_PROBLEM REQUIREMENTS_. Among the entries that follow, how many lines contain the string "pink"? Answer with that number only.

Dataset items:
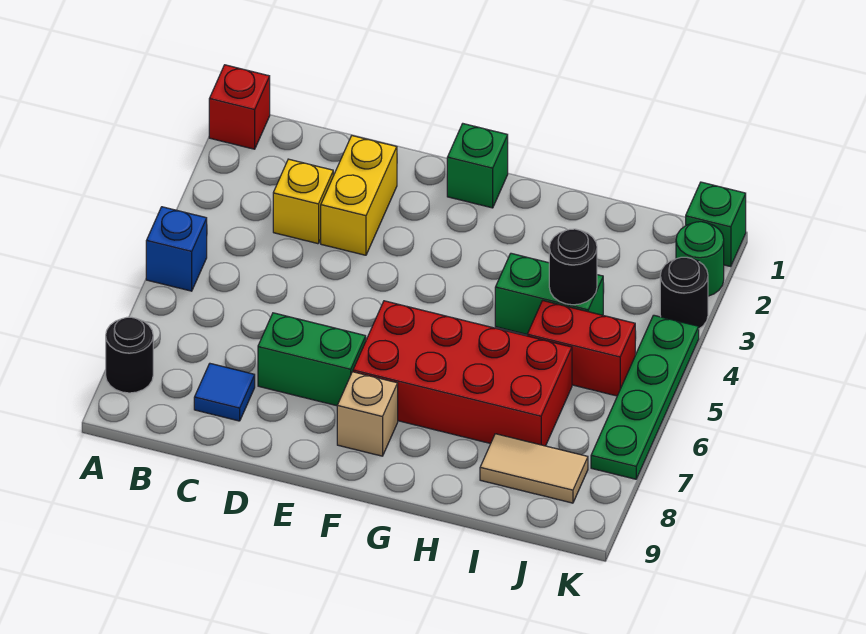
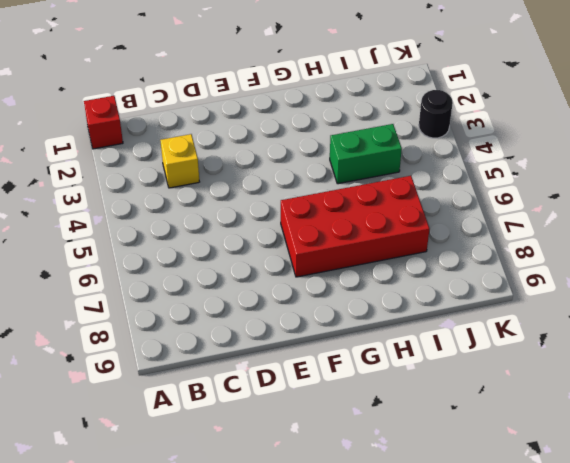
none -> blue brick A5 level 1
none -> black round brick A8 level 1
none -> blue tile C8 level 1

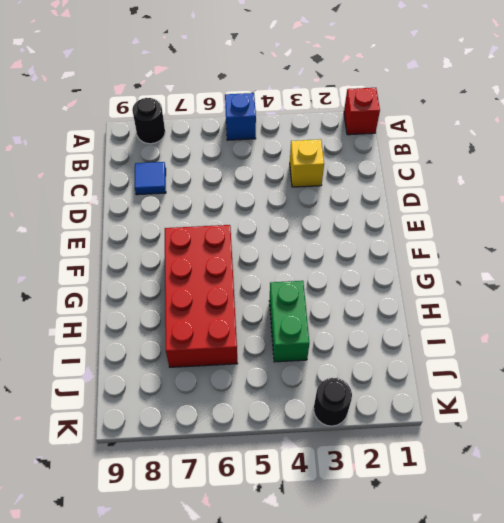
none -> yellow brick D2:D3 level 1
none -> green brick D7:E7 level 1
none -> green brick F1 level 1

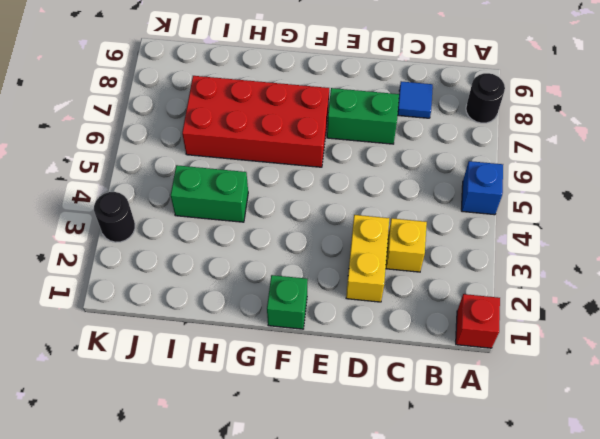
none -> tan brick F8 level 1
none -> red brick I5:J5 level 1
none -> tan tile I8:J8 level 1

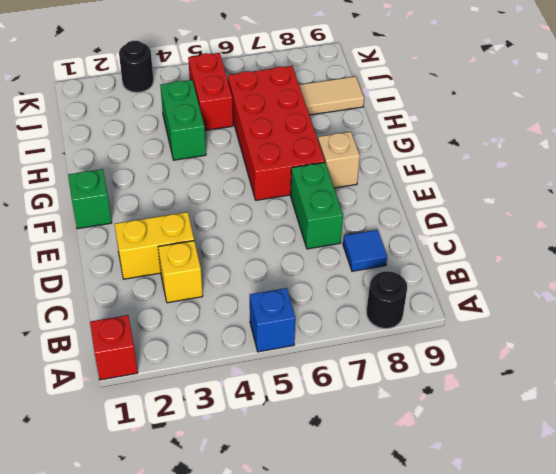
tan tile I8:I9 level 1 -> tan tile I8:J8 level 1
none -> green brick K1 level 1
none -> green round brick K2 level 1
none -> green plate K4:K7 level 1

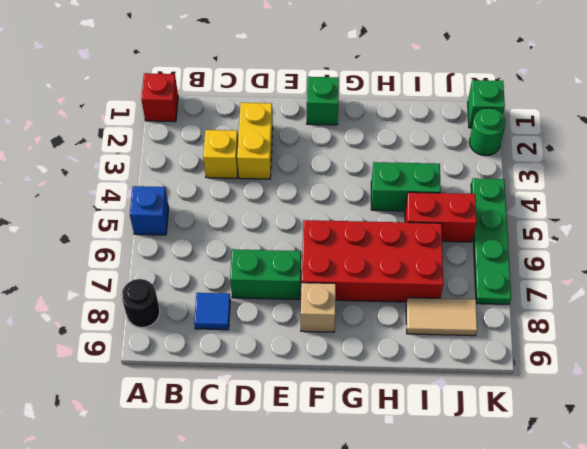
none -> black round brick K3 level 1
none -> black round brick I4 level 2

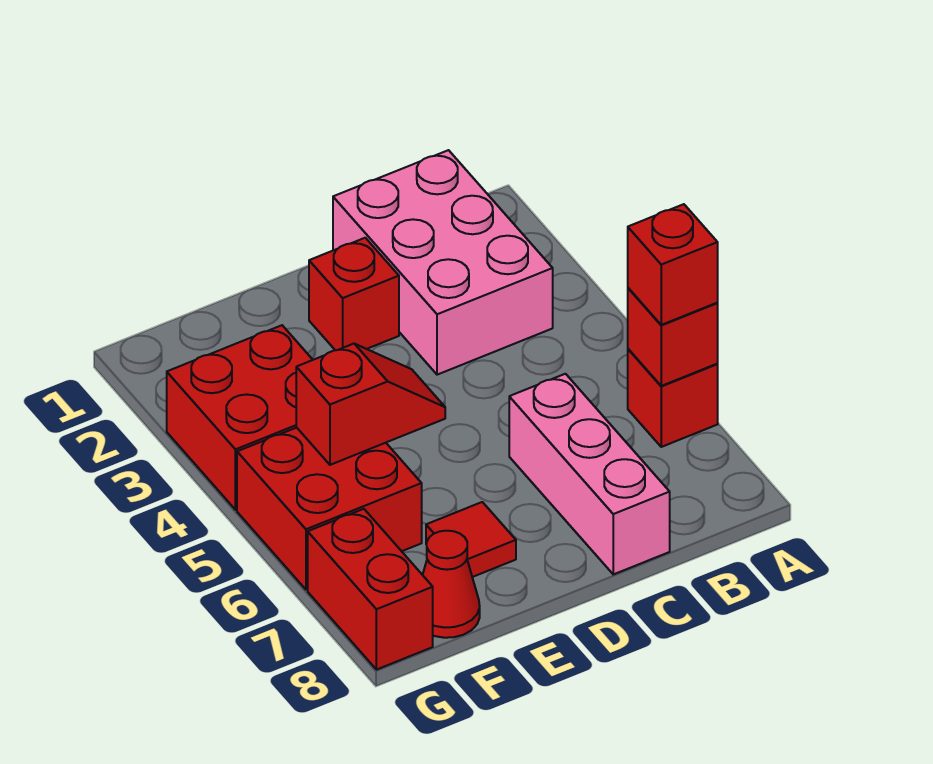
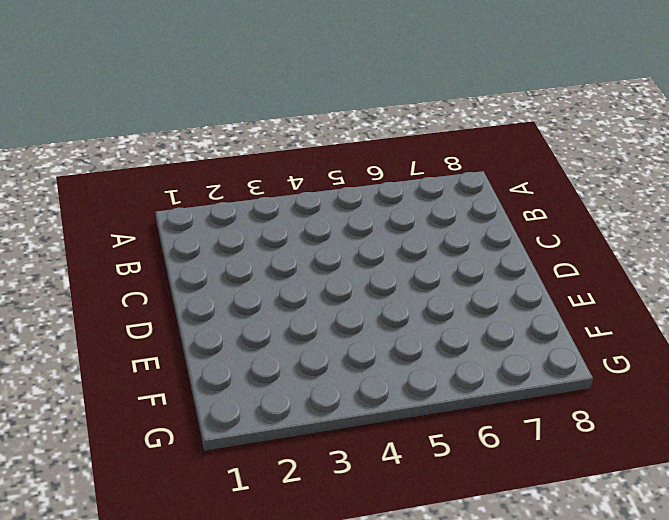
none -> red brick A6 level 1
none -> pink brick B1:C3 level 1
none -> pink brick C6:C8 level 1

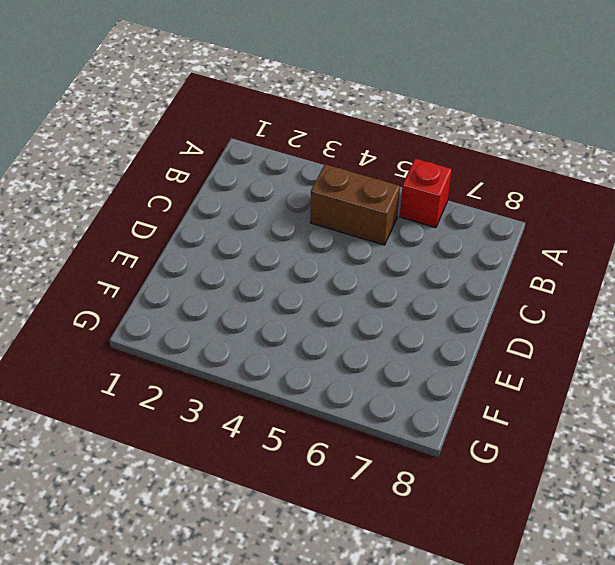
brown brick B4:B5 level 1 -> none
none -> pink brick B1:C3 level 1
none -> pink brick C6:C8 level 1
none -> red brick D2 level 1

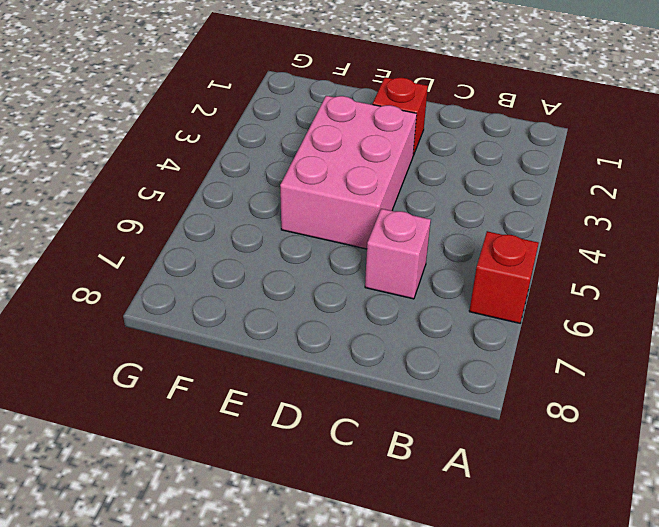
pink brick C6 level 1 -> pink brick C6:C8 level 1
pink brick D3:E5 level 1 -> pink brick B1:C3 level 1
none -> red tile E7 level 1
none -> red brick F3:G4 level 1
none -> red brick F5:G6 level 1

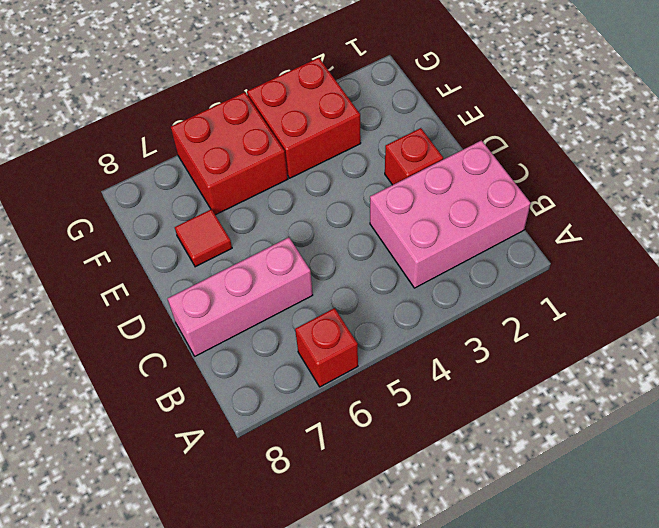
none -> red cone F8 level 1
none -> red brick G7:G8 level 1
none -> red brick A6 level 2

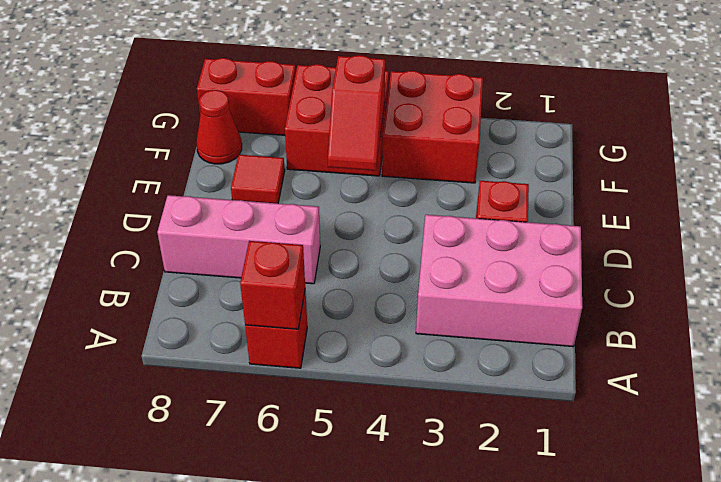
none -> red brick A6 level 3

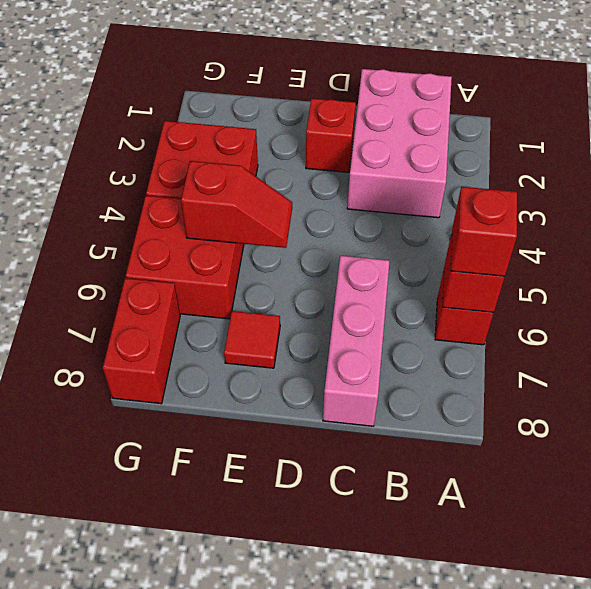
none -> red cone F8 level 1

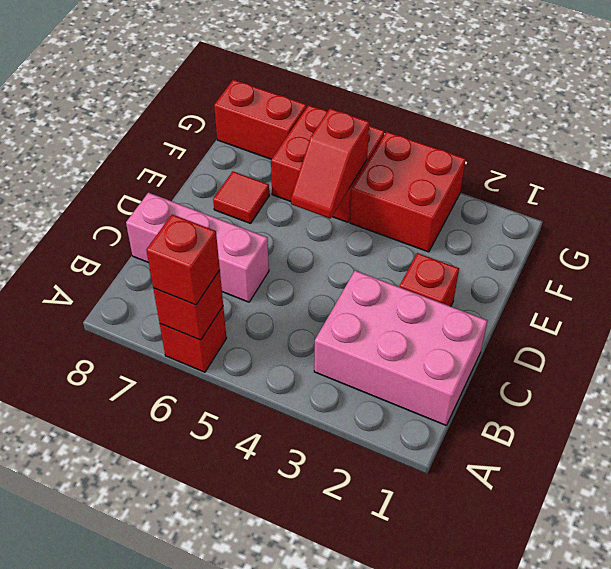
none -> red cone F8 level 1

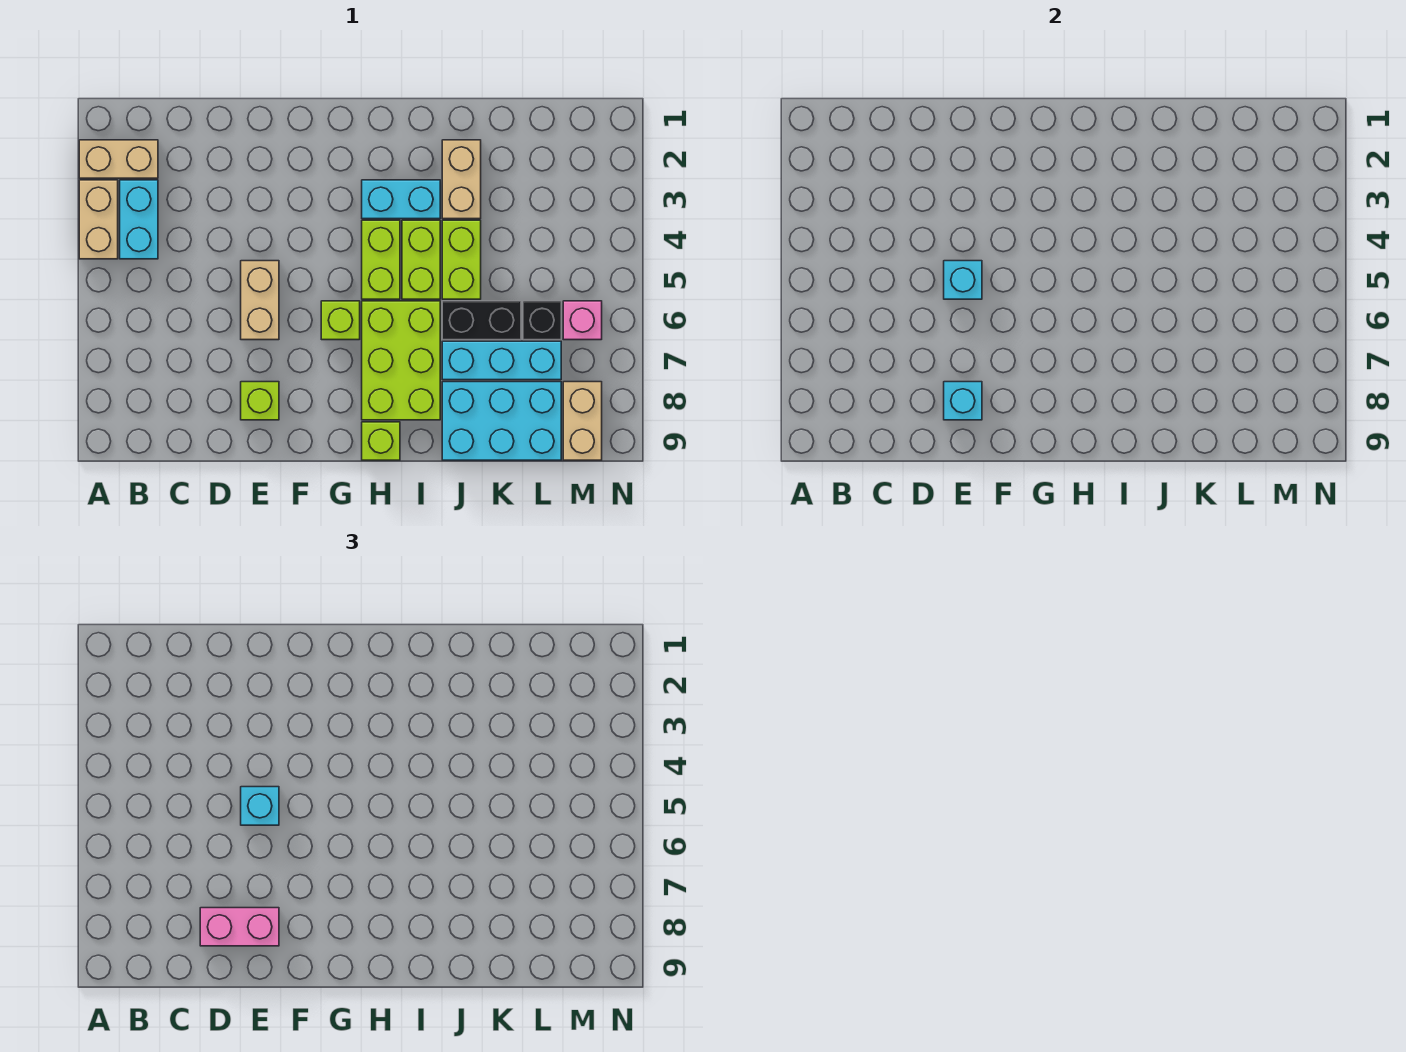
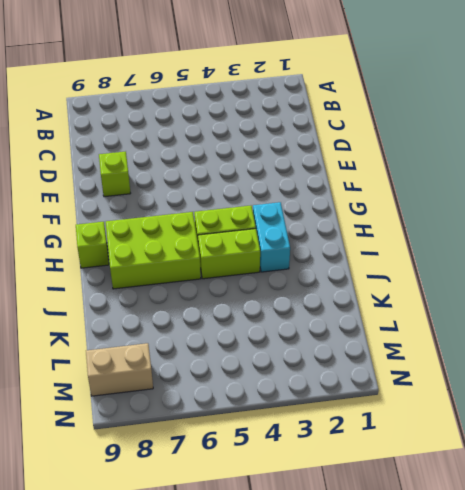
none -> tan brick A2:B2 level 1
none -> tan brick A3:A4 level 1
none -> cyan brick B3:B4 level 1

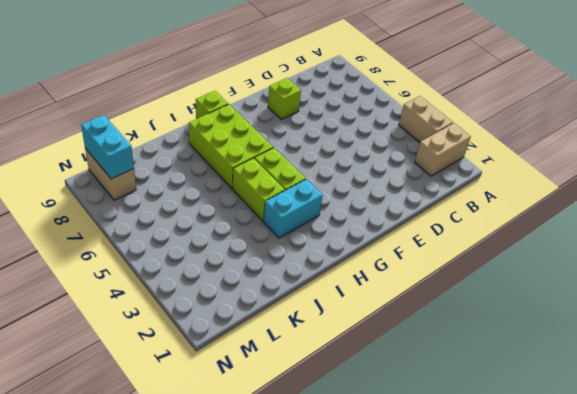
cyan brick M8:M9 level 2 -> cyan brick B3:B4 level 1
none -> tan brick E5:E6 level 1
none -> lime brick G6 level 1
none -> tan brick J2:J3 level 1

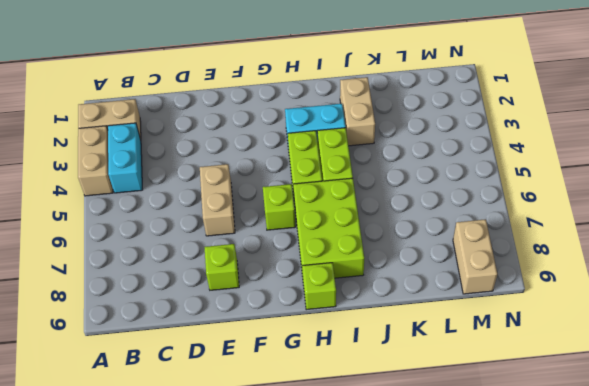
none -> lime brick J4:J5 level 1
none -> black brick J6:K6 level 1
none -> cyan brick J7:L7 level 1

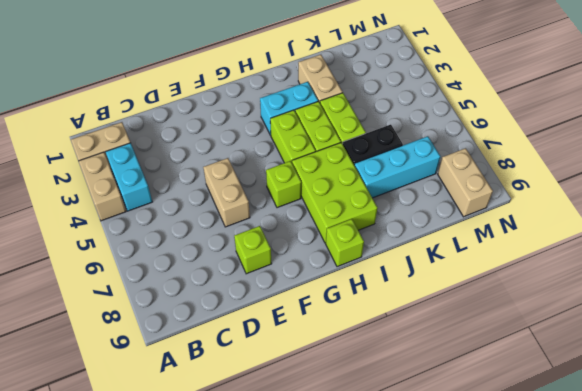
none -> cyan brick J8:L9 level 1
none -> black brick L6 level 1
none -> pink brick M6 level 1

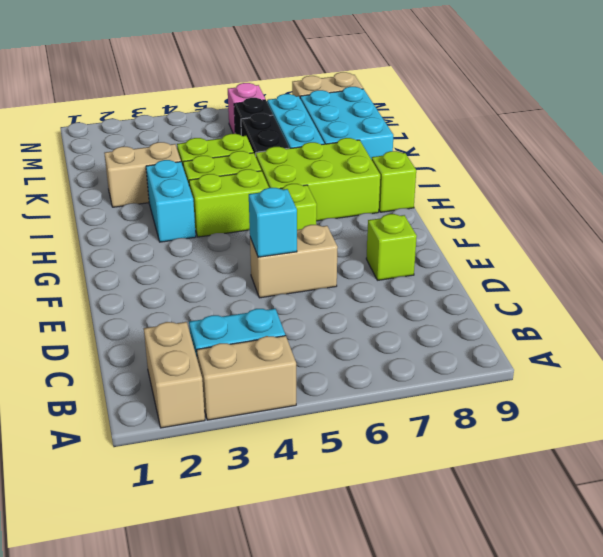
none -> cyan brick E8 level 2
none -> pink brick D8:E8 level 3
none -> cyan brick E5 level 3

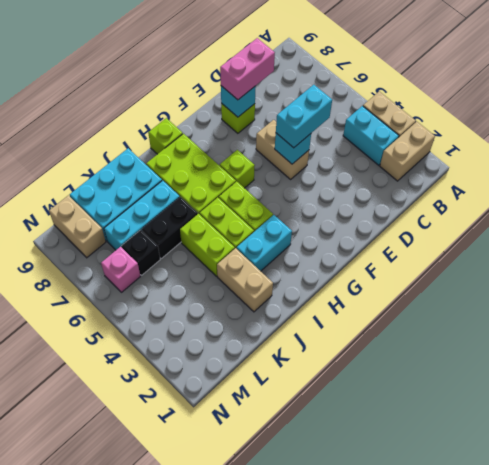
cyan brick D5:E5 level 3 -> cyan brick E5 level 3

_SOLUTION TO THIS PROBLEM_. 8